Problem:
All lines from the opening of the entries below through the line containing "LIGHT1 pin GND: none -> GND" must be output exactly as they appear, with no other lines.
□ □ □ □ □ □ □
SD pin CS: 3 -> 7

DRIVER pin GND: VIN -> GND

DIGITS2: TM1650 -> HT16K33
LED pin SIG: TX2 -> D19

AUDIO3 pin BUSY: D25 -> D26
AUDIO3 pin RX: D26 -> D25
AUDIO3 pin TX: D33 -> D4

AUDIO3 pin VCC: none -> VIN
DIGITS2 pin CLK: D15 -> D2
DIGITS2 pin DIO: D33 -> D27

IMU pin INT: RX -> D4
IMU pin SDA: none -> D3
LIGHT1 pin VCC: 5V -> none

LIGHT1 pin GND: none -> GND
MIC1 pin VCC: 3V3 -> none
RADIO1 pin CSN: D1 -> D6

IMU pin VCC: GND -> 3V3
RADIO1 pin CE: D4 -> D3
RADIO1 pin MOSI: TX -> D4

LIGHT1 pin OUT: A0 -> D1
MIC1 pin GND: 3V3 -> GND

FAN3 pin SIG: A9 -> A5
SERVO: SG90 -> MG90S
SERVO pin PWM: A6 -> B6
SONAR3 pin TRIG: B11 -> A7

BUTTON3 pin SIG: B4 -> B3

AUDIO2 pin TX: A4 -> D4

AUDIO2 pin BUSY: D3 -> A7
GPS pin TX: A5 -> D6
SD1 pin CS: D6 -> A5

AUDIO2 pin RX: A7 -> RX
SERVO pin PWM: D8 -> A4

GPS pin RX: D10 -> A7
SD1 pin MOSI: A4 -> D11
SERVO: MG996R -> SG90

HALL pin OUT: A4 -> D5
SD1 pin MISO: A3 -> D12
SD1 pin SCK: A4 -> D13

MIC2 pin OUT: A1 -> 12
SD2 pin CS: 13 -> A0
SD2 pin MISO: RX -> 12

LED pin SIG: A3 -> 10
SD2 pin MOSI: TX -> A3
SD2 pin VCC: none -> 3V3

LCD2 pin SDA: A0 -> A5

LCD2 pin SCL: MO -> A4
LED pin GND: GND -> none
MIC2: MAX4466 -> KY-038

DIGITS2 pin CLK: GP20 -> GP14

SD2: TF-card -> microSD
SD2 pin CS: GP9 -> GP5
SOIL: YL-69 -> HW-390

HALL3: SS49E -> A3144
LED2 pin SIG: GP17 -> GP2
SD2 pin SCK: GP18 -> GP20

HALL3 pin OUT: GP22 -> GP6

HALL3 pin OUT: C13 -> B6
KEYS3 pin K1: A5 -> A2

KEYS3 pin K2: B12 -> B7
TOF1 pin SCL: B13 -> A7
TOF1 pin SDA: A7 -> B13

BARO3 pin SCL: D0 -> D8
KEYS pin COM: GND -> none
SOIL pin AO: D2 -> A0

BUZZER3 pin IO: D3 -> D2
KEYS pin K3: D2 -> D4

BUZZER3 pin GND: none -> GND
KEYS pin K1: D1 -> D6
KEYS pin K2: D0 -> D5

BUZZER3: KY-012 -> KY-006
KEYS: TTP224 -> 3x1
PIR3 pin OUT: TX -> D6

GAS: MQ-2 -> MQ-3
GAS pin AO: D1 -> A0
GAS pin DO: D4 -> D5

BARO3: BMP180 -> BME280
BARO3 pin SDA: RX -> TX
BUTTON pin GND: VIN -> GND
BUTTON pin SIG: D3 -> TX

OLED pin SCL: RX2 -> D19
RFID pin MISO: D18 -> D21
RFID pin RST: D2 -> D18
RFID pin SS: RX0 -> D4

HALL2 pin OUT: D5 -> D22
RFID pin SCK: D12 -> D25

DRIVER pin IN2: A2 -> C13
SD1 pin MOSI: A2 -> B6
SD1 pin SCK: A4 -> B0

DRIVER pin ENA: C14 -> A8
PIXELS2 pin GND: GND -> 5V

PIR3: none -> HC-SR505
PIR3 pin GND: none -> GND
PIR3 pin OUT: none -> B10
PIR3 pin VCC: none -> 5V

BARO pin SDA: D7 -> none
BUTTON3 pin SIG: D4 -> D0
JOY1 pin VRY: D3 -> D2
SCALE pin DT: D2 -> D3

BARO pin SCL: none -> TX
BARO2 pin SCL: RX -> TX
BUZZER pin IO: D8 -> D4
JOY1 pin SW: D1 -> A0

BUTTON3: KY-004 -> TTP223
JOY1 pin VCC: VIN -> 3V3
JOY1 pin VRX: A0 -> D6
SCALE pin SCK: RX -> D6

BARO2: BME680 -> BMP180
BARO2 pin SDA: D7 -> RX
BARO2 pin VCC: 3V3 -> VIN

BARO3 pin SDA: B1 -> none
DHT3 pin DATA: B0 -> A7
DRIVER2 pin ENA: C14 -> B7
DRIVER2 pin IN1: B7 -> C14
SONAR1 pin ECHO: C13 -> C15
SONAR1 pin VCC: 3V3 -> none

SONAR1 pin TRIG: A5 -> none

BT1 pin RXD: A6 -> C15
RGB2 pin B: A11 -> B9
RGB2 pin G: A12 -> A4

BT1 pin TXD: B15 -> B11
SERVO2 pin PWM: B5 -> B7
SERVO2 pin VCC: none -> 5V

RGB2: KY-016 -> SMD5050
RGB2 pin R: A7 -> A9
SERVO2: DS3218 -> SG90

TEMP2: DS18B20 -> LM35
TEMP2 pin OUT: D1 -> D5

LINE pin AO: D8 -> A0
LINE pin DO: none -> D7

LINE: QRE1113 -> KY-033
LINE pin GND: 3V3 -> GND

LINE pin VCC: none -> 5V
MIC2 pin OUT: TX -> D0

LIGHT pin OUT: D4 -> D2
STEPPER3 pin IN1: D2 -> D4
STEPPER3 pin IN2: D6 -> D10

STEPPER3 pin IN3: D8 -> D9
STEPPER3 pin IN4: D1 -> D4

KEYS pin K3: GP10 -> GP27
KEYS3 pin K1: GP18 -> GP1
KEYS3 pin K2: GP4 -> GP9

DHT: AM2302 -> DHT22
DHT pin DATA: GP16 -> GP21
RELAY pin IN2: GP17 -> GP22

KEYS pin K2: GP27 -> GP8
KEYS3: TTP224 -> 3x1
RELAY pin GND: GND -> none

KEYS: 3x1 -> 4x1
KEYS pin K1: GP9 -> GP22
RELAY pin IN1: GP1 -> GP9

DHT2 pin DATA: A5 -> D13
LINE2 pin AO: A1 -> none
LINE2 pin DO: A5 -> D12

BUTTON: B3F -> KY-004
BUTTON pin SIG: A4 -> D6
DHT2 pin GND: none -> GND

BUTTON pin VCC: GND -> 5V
□ □ □ □ □ □ □
Written response:
SD pin CS: 3 -> 7

DRIVER pin GND: VIN -> GND

DIGITS2: TM1650 -> HT16K33
LED pin SIG: TX2 -> D19

AUDIO3 pin BUSY: D25 -> D26
AUDIO3 pin RX: D26 -> D25
AUDIO3 pin TX: D33 -> D4

AUDIO3 pin VCC: none -> VIN
DIGITS2 pin CLK: D15 -> D2
DIGITS2 pin DIO: D33 -> D27

IMU pin INT: RX -> D4
IMU pin SDA: none -> D3
LIGHT1 pin VCC: 5V -> none

LIGHT1 pin GND: none -> GND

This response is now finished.